* The task
Reproduce exactly the line containing "C2: 220nF (GND, TEMP) -> 220nF (TEMP, VS)" and every line after it, through the last line of the records below; add nothing.
── Records supplied
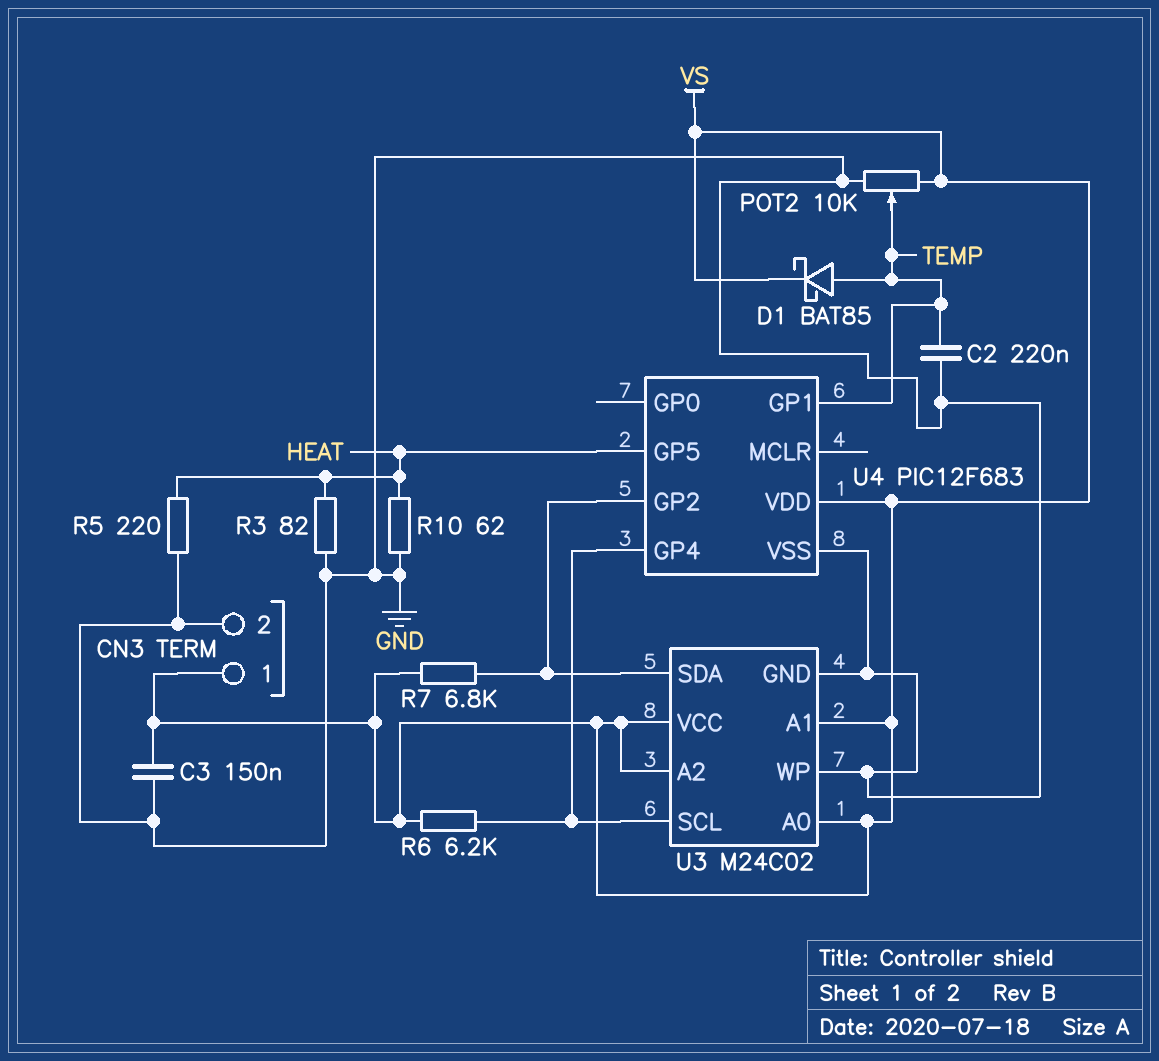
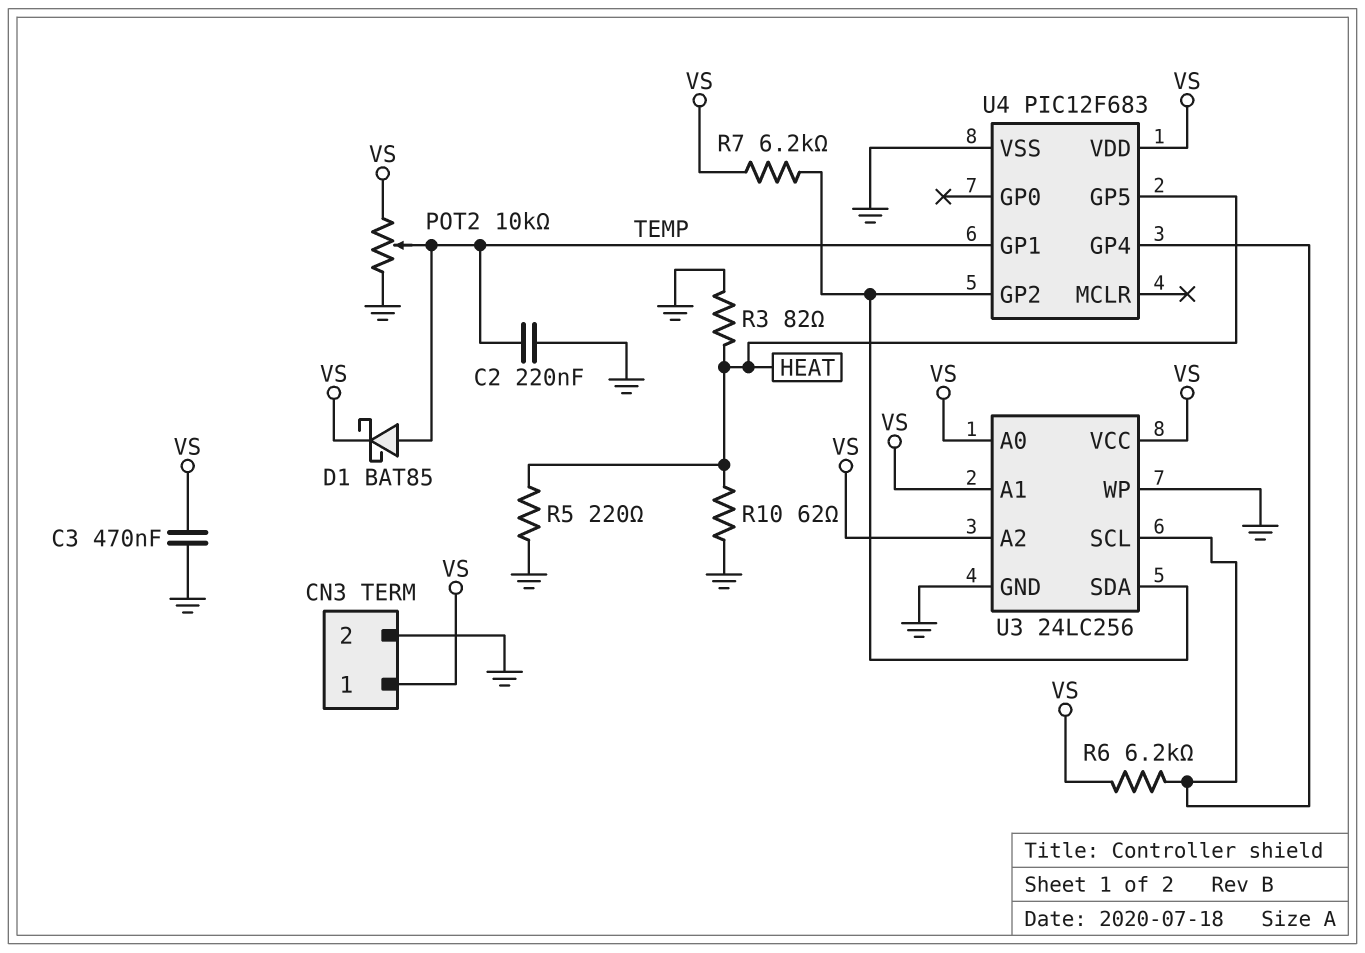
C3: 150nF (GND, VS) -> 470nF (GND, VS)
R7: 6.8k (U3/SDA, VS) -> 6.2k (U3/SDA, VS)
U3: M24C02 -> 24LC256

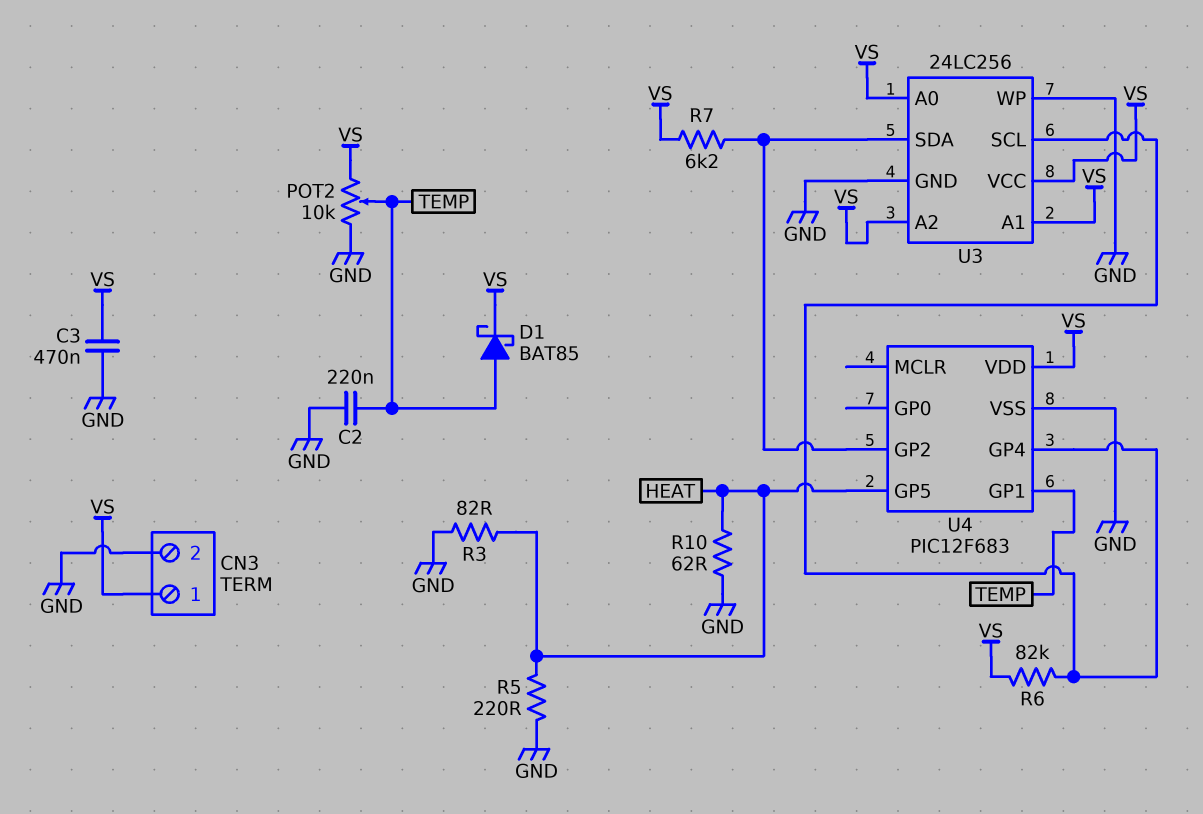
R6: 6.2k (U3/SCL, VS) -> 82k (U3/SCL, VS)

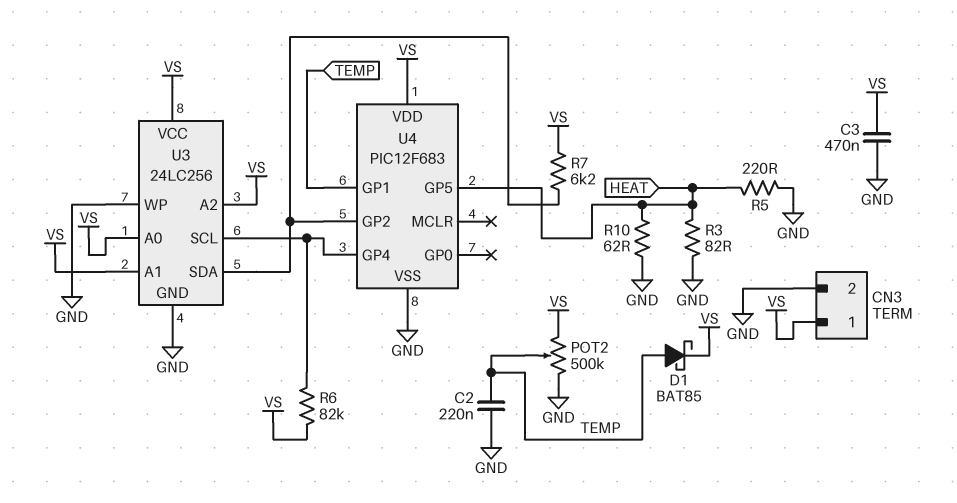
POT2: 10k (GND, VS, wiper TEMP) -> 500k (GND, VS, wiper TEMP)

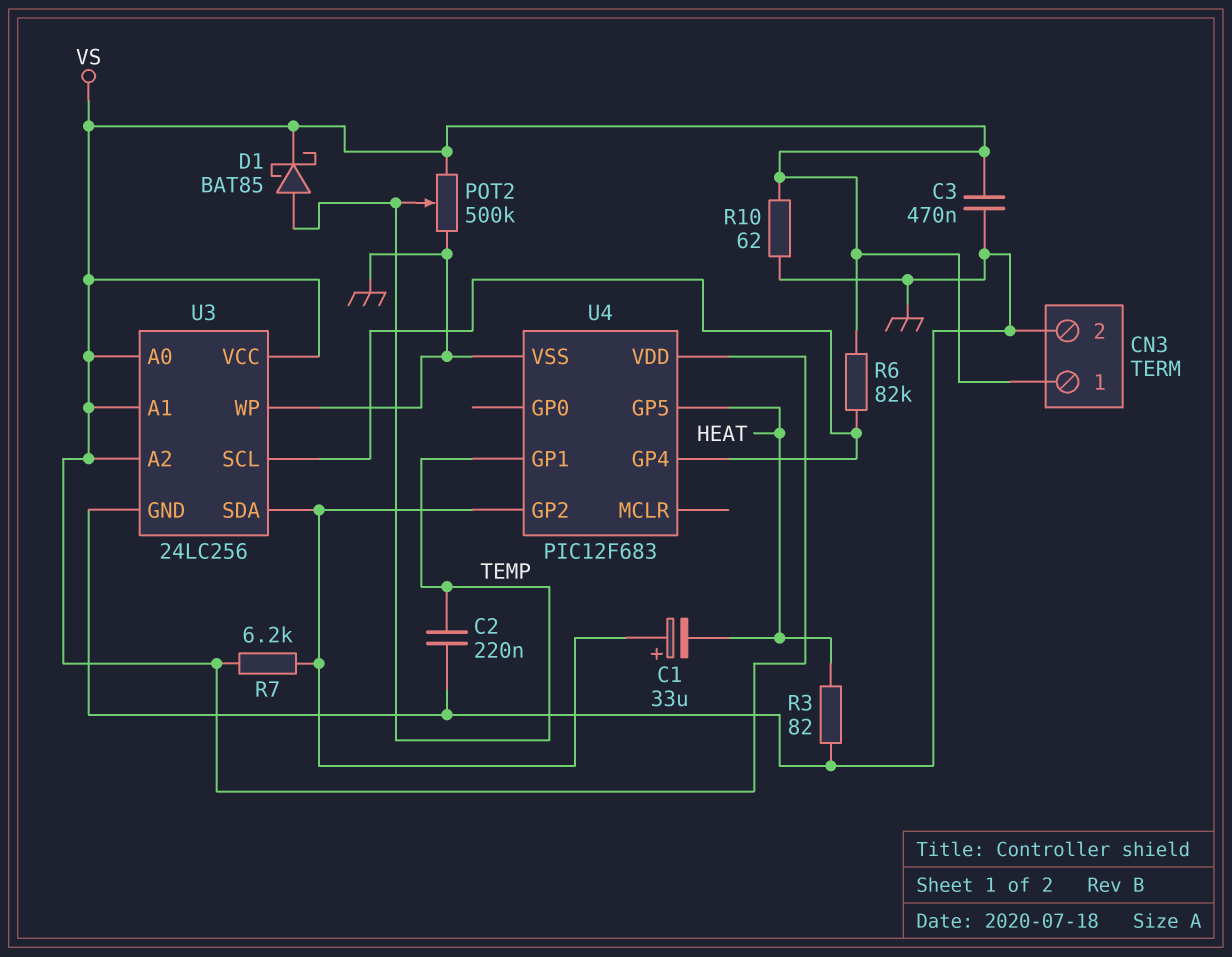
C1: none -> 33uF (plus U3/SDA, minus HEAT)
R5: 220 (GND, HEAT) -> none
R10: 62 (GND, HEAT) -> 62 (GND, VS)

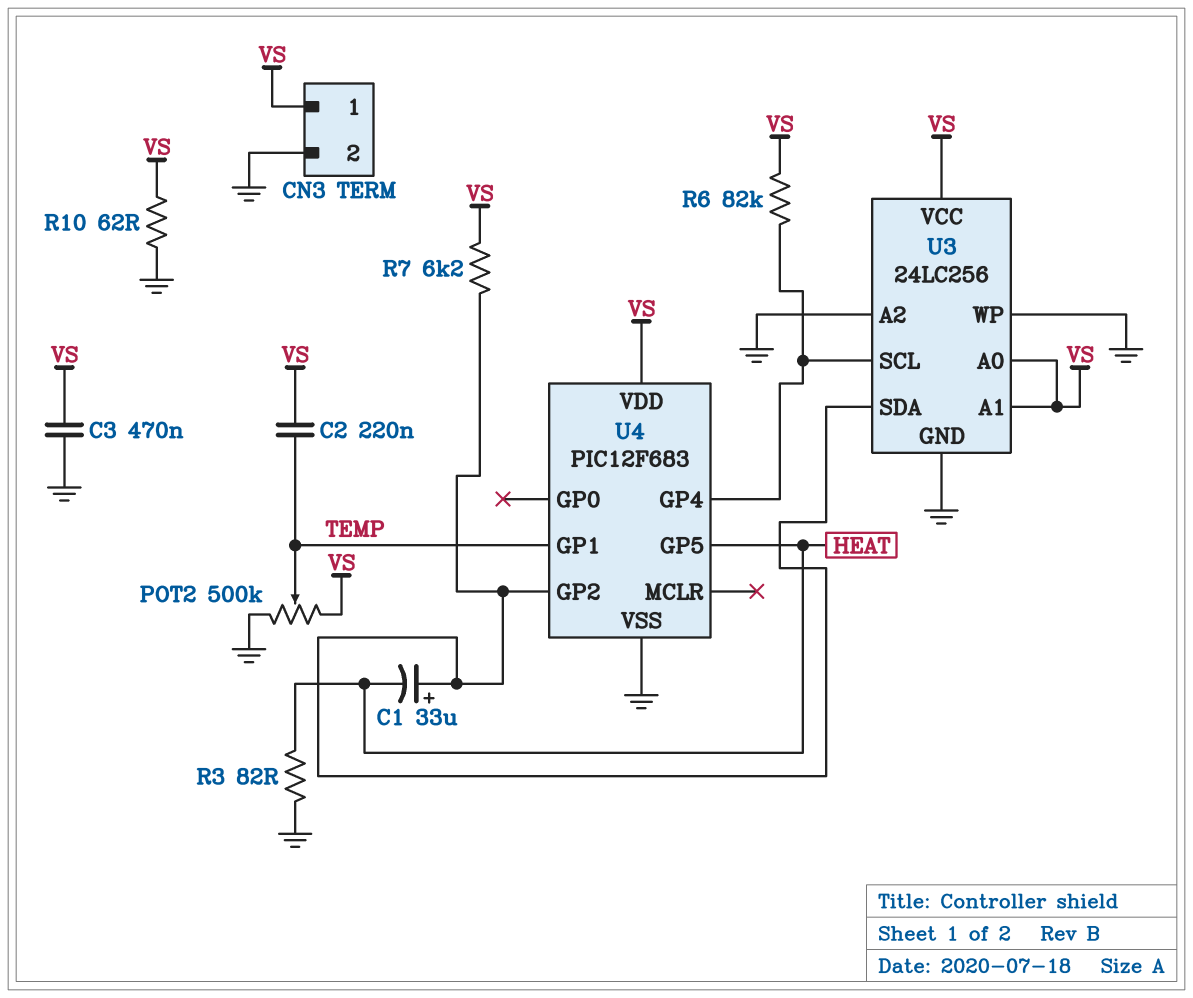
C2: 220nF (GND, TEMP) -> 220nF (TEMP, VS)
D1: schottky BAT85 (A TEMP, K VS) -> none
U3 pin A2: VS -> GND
────
* Response to this task
C2: 220nF (GND, TEMP) -> 220nF (TEMP, VS)
D1: schottky BAT85 (A TEMP, K VS) -> none
U3 pin A2: VS -> GND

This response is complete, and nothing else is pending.